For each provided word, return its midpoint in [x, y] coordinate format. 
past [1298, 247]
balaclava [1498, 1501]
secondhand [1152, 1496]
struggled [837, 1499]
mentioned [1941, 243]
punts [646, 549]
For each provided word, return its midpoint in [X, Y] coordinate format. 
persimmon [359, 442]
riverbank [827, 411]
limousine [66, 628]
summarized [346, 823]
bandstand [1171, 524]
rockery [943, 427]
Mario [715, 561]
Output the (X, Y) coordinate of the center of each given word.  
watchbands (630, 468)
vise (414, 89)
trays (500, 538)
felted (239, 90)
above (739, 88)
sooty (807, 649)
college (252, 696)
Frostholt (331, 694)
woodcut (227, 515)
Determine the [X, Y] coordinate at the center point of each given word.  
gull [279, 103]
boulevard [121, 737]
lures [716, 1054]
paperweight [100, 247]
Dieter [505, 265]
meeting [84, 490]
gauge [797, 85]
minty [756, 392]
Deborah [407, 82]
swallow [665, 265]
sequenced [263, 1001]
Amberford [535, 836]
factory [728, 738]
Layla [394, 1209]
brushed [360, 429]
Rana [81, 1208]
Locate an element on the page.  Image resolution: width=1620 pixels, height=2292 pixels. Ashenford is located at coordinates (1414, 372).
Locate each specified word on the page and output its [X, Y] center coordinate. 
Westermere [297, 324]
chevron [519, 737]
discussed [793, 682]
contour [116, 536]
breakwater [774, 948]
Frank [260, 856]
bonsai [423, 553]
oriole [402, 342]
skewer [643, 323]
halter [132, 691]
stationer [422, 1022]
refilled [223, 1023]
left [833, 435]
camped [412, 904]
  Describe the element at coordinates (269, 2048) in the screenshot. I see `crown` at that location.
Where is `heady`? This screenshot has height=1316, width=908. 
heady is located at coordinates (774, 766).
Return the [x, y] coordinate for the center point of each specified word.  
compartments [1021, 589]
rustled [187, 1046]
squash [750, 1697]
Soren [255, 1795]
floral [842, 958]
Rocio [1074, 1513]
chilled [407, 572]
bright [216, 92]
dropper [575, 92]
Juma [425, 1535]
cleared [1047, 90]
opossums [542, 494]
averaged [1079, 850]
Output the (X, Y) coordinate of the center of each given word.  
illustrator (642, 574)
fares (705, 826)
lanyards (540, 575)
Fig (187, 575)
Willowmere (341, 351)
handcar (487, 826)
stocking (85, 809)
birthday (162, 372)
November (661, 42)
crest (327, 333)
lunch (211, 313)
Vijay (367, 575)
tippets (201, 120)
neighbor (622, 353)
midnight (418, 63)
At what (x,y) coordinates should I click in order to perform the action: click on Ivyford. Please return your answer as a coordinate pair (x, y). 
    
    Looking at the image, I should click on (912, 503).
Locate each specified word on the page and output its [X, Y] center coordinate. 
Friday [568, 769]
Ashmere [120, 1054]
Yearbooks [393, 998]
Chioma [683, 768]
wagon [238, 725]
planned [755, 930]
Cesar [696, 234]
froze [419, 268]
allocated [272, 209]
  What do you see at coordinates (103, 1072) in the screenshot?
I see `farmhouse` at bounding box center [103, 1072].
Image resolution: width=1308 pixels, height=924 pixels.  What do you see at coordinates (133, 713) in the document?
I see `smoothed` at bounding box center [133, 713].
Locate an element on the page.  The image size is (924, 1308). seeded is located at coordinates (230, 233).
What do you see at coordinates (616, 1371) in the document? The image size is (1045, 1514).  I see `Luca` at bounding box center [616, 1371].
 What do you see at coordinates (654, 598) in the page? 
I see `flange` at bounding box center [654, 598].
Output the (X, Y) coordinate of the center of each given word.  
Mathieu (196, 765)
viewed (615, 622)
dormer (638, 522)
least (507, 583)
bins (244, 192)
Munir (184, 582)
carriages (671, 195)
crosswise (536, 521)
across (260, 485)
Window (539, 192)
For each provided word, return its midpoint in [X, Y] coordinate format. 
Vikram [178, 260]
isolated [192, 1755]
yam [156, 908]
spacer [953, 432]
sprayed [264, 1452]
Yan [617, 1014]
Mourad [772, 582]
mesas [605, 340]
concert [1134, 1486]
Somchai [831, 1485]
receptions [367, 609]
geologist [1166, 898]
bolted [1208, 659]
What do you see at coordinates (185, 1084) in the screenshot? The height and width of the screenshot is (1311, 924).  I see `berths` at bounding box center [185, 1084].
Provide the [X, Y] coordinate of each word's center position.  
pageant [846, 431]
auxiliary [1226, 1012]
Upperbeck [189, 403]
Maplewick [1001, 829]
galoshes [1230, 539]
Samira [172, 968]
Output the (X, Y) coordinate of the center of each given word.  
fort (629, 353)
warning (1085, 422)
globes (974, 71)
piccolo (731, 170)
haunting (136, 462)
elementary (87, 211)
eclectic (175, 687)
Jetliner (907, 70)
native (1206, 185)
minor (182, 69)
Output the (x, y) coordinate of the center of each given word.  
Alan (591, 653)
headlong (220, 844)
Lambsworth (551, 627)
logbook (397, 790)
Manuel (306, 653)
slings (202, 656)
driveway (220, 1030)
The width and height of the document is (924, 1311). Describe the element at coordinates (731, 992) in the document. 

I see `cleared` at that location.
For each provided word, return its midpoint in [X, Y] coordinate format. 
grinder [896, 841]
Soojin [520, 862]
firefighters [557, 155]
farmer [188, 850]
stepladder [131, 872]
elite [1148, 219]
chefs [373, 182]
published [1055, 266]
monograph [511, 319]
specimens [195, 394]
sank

···

• **Exercise**: Arrange the listing above as a Markdown table with the columns Line and Content, numbering each row and leaving out blank lines.

• **Solution for this task**:
| Line | Content |
|---|---|
| 1 | For each provided word, return its midpoint in [x, y] coordinate format.  |
| 2 | past [1298, 247] |
| 3 | balaclava [1498, 1501] |
| 4 | secondhand [1152, 1496] |
| 5 | struggled [837, 1499] |
| 6 | mentioned [1941, 243] |
| 7 | punts [646, 549] |
| 8 | For each provided word, return its midpoint in [X, Y] coordinate format.  |
| 9 | persimmon [359, 442] |
| 10 | riverbank [827, 411] |
| 11 | limousine [66, 628] |
| 12 | summarized [346, 823] |
| 13 | bandstand [1171, 524] |
| 14 | rockery [943, 427] |
| 15 | Mario [715, 561] |
| 16 | Output the (X, Y) coordinate of the center of each given word.   |
| 17 | watchbands (630, 468) |
| 18 | vise (414, 89) |
| 19 | trays (500, 538) |
| 20 | felted (239, 90) |
| 21 | above (739, 88) |
| 22 | sooty (807, 649) |
| 23 | college (252, 696) |
| 24 | Frostholt (331, 694) |
| 25 | woodcut (227, 515) |
| 26 | Determine the [X, Y] coordinate at the center point of each given word.   |
| 27 | gull [279, 103] |
| 28 | boulevard [121, 737] |
| 29 | lures [716, 1054] |
| 30 | paperweight [100, 247] |
| 31 | Dieter [505, 265] |
| 32 | meeting [84, 490] |
| 33 | gauge [797, 85] |
| 34 | minty [756, 392] |
| 35 | Deborah [407, 82] |
| 36 | swallow [665, 265] |
| 37 | sequenced [263, 1001] |
| 38 | Amberford [535, 836] |
| 39 | factory [728, 738] |
| 40 | Layla [394, 1209] |
| 41 | brushed [360, 429] |
| 42 | Rana [81, 1208] |
| 43 | Locate an element on the page.  Image resolution: width=1620 pixels, height=2292 pixels. Ashenford is located at coordinates (1414, 372). |
| 44 | Locate each specified word on the page and output its [X, Y] center coordinate.  |
| 45 | Westermere [297, 324] |
| 46 | chevron [519, 737] |
| 47 | discussed [793, 682] |
| 48 | contour [116, 536] |
| 49 | breakwater [774, 948] |
| 50 | Frank [260, 856] |
| 51 | bonsai [423, 553] |
| 52 | oriole [402, 342] |
| 53 | skewer [643, 323] |
| 54 | halter [132, 691] |
| 55 | stationer [422, 1022] |
| 56 | refilled [223, 1023] |
| 57 | left [833, 435] |
| 58 | camped [412, 904] |
| 59 |   Describe the element at coordinates (269, 2048) in the screenshot. I see `crown` at that location. |
| 60 | Where is `heady`? This screenshot has height=1316, width=908.  |
| 61 | heady is located at coordinates (774, 766). |
| 62 | Return the [x, y] coordinate for the center point of each specified word.   |
| 63 | compartments [1021, 589] |
| 64 | rustled [187, 1046] |
| 65 | squash [750, 1697] |
| 66 | Soren [255, 1795] |
| 67 | floral [842, 958] |
| 68 | Rocio [1074, 1513] |
| 69 | chilled [407, 572] |
| 70 | bright [216, 92] |
| 71 | dropper [575, 92] |
| 72 | Juma [425, 1535] |
| 73 | cleared [1047, 90] |
| 74 | opossums [542, 494] |
| 75 | averaged [1079, 850] |
| 76 | Output the (X, Y) coordinate of the center of each given word.   |
| 77 | illustrator (642, 574) |
| 78 | fares (705, 826) |
| 79 | lanyards (540, 575) |
| 80 | Fig (187, 575) |
| 81 | Willowmere (341, 351) |
| 82 | handcar (487, 826) |
| 83 | stocking (85, 809) |
| 84 | birthday (162, 372) |
| 85 | November (661, 42) |
| 86 | crest (327, 333) |
| 87 | lunch (211, 313) |
| 88 | Vijay (367, 575) |
| 89 | tippets (201, 120) |
| 90 | neighbor (622, 353) |
| 91 | midnight (418, 63) |
| 92 | At what (x,y) coordinates should I click in order to perform the action: click on Ivyford. Please return your answer as a coordinate pair (x, y).  |
| 93 |     Looking at the image, I should click on (912, 503). |
| 94 | Locate each specified word on the page and output its [X, Y] center coordinate.  |
| 95 | Friday [568, 769] |
| 96 | Ashmere [120, 1054] |
| 97 | Yearbooks [393, 998] |
| 98 | Chioma [683, 768] |
| 99 | wagon [238, 725] |
| 100 | planned [755, 930] |
| 101 | Cesar [696, 234] |
| 102 | froze [419, 268] |
| 103 | allocated [272, 209] |
| 104 |   What do you see at coordinates (103, 1072) in the screenshot? |
| 105 | I see `farmhouse` at bounding box center [103, 1072]. |
| 106 | Image resolution: width=1308 pixels, height=924 pixels.  What do you see at coordinates (133, 713) in the document? |
| 107 | I see `smoothed` at bounding box center [133, 713]. |
| 108 | Locate an element on the page.  The image size is (924, 1308). seeded is located at coordinates (230, 233). |
| 109 | What do you see at coordinates (616, 1371) in the document? The image size is (1045, 1514).  I see `Luca` at bounding box center [616, 1371]. |
| 110 |  What do you see at coordinates (654, 598) in the page?  |
| 111 | I see `flange` at bounding box center [654, 598]. |
| 112 | Output the (X, Y) coordinate of the center of each given word.   |
| 113 | Mathieu (196, 765) |
| 114 | viewed (615, 622) |
| 115 | dormer (638, 522) |
| 116 | least (507, 583) |
| 117 | bins (244, 192) |
| 118 | Munir (184, 582) |
| 119 | carriages (671, 195) |
| 120 | crosswise (536, 521) |
| 121 | across (260, 485) |
| 122 | Window (539, 192) |
| 123 | For each provided word, return its midpoint in [X, Y] coordinate format.  |
| 124 | Vikram [178, 260] |
| 125 | isolated [192, 1755] |
| 126 | yam [156, 908] |
| 127 | spacer [953, 432] |
| 128 | sprayed [264, 1452] |
| 129 | Yan [617, 1014] |
| 130 | Mourad [772, 582] |
| 131 | mesas [605, 340] |
| 132 | concert [1134, 1486] |
| 133 | Somchai [831, 1485] |
| 134 | receptions [367, 609] |
| 135 | geologist [1166, 898] |
| 136 | bolted [1208, 659] |
| 137 | What do you see at coordinates (185, 1084) in the screenshot? The height and width of the screenshot is (1311, 924).  I see `berths` at bounding box center [185, 1084]. |
| 138 | Provide the [X, Y] coordinate of each word's center position.   |
| 139 | pageant [846, 431] |
| 140 | auxiliary [1226, 1012] |
| 141 | Upperbeck [189, 403] |
| 142 | Maplewick [1001, 829] |
| 143 | galoshes [1230, 539] |
| 144 | Samira [172, 968] |
| 145 | Output the (X, Y) coordinate of the center of each given word.   |
| 146 | fort (629, 353) |
| 147 | warning (1085, 422) |
| 148 | globes (974, 71) |
| 149 | piccolo (731, 170) |
| 150 | haunting (136, 462) |
| 151 | elementary (87, 211) |
| 152 | eclectic (175, 687) |
| 153 | Jetliner (907, 70) |
| 154 | native (1206, 185) |
| 155 | minor (182, 69) |
| 156 | Output the (x, y) coordinate of the center of each given word.   |
| 157 | Alan (591, 653) |
| 158 | headlong (220, 844) |
| 159 | Lambsworth (551, 627) |
| 160 | logbook (397, 790) |
| 161 | Manuel (306, 653) |
| 162 | slings (202, 656) |
| 163 | driveway (220, 1030) |
| 164 | The width and height of the document is (924, 1311). Describe the element at coordinates (731, 992) in the document.  |
| 165 | I see `cleared` at that location. |
| 166 | For each provided word, return its midpoint in [X, Y] coordinate format.  |
| 167 | grinder [896, 841] |
| 168 | Soojin [520, 862] |
| 169 | firefighters [557, 155] |
| 170 | farmer [188, 850] |
| 171 | stepladder [131, 872] |
| 172 | elite [1148, 219] |
| 173 | chefs [373, 182] |
| 174 | published [1055, 266] |
| 175 | monograph [511, 319] |
| 176 | specimens [195, 394] |
| 177 | sank |